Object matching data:
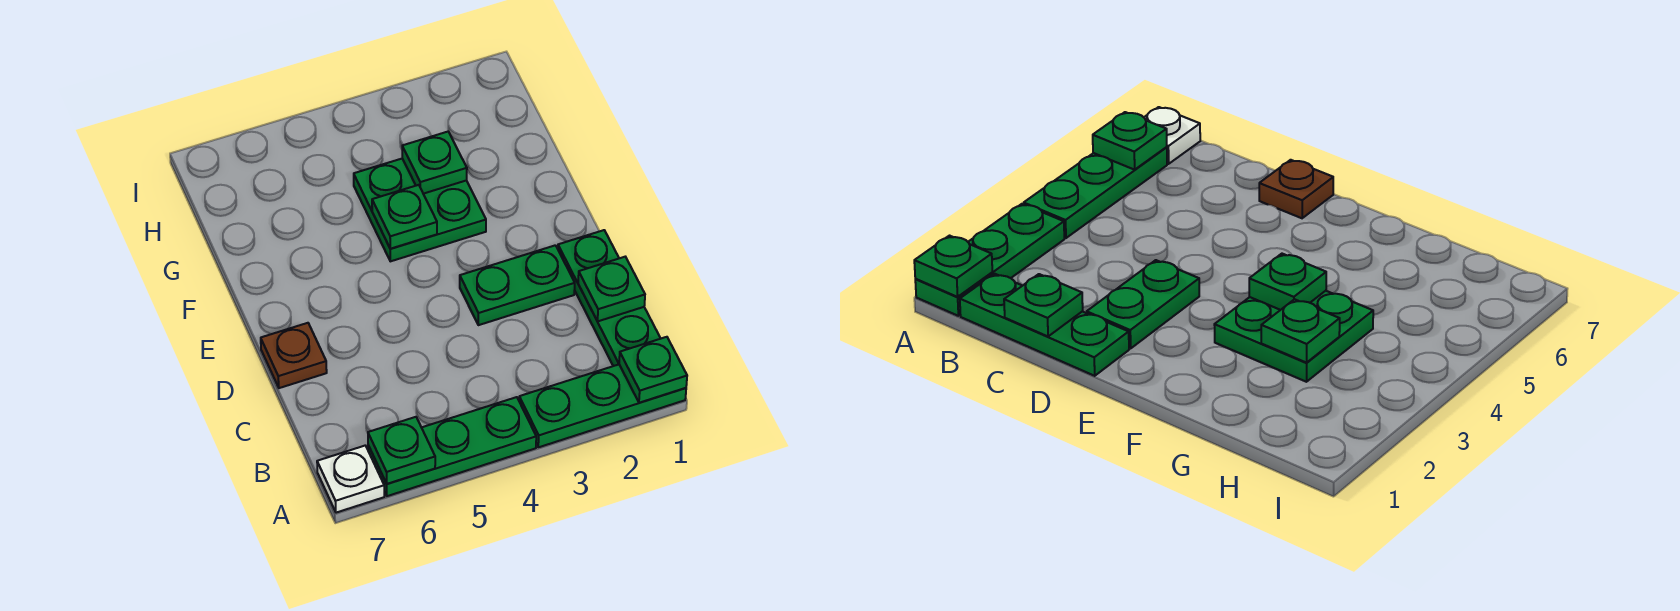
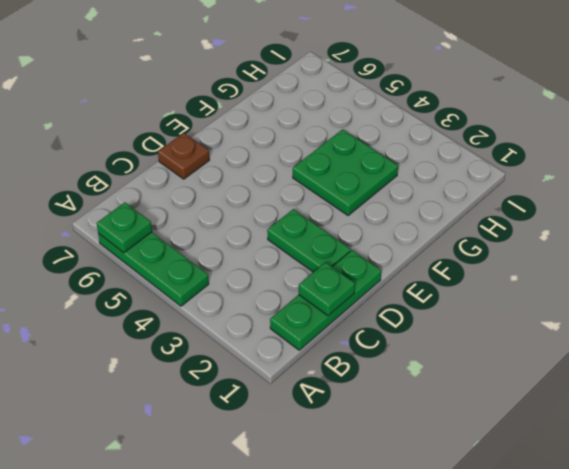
none -> green plate A1:A3 level 1
none -> white plate A7 level 1
none -> green plate A1 level 2

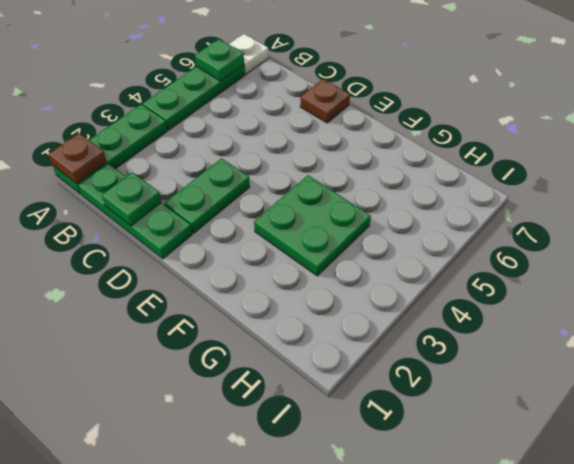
brown plate A1 level 2 -> green plate A1 level 2
none -> green plate F4 level 2
none -> green plate G3 level 2

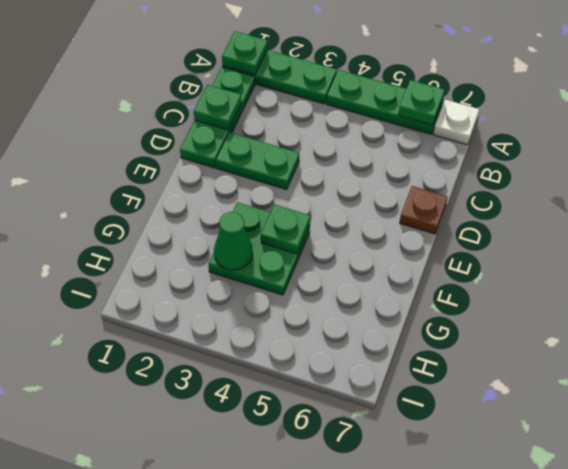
green cone G3 level 2 -> green plate G3 level 2

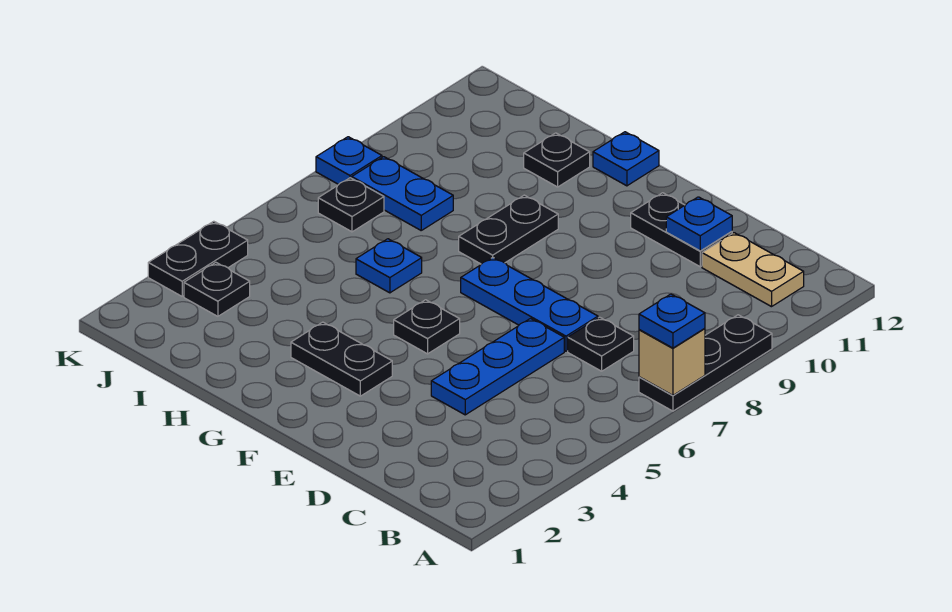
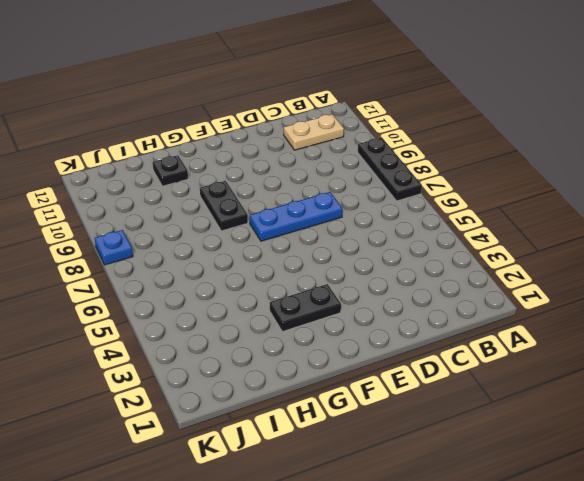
none -> black plate C7 level 1
none -> blue plate D4:D6 level 1
none -> black plate D11:E11 level 1

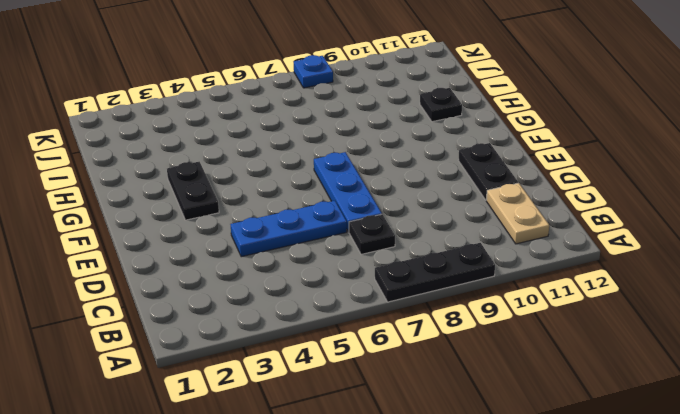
none -> black plate F5 level 1
none -> black plate G8:G9 level 1
none -> blue plate G12 level 1

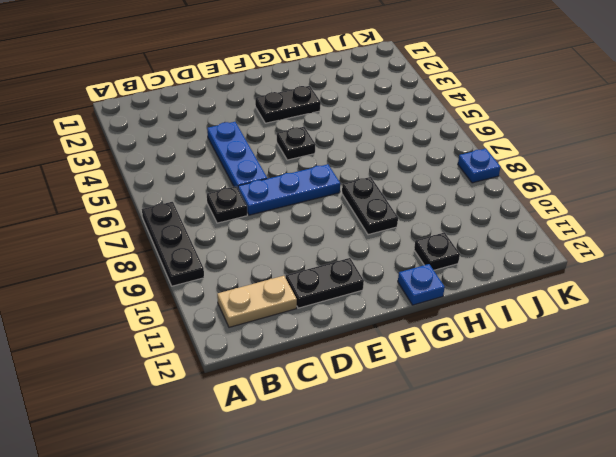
none -> blue plate H6 level 1
none -> blue plate I8:J8 level 1
none -> black plate J3 level 1

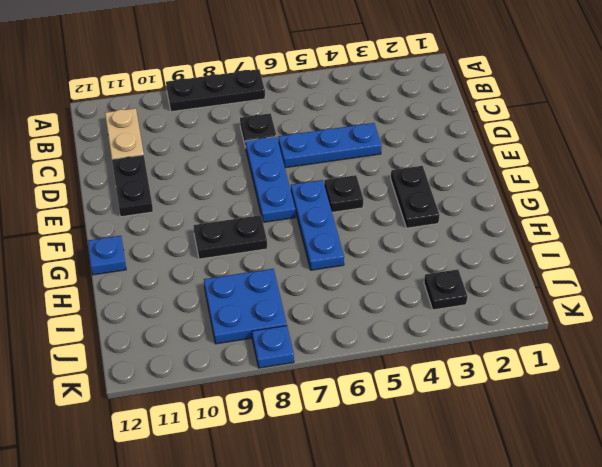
blue plate F6:H6 level 1 -> blue plate H6 level 1
blue plate I8:J9 level 1 -> blue plate I8:J8 level 1
none -> black plate H11 level 1
none -> black plate J7 level 1
none -> black plate K3:K4 level 1

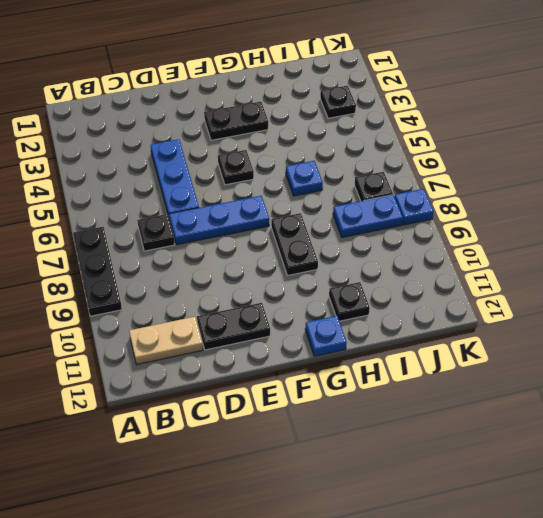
none -> black plate K3:K4 level 1
none -> tan brick A7 level 2
none -> blue plate D11 level 2

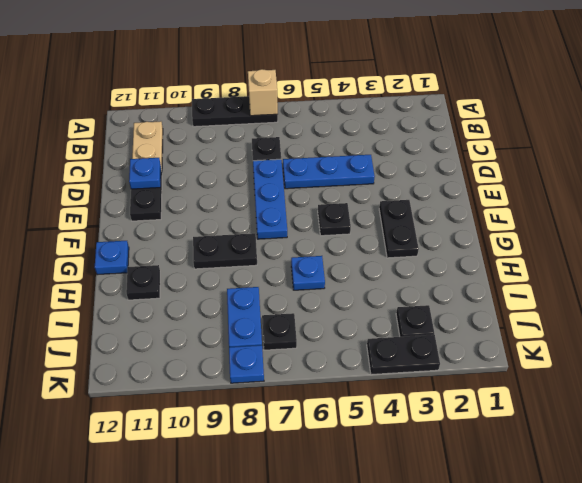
none -> blue plate A7 level 3

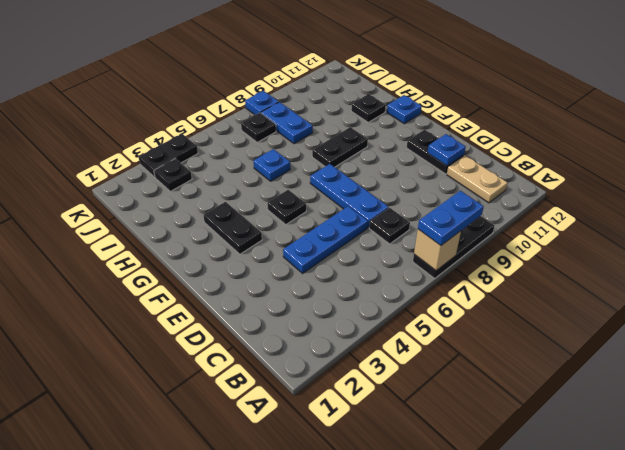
blue plate A7:A8 level 3 -> blue plate A7 level 3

Try it: Copy every line above that includes the string "black".

Exercise output:
none -> black plate C7 level 1
none -> black plate D11:E11 level 1
none -> black plate F5 level 1
none -> black plate G8:G9 level 1
none -> black plate J3 level 1
none -> black plate H11 level 1
none -> black plate J7 level 1
none -> black plate K3:K4 level 1
none -> black plate K3:K4 level 1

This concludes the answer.